◆ Assignment ◆
Show all lines below holding the string "strawberry".

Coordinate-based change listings

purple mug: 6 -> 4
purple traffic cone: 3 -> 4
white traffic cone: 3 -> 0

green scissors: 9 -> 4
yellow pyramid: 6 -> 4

==

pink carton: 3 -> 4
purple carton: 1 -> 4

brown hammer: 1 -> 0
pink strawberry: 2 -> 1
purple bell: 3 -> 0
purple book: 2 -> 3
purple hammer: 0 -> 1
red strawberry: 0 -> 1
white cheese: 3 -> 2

◆ Written solution ◆
pink strawberry: 2 -> 1
red strawberry: 0 -> 1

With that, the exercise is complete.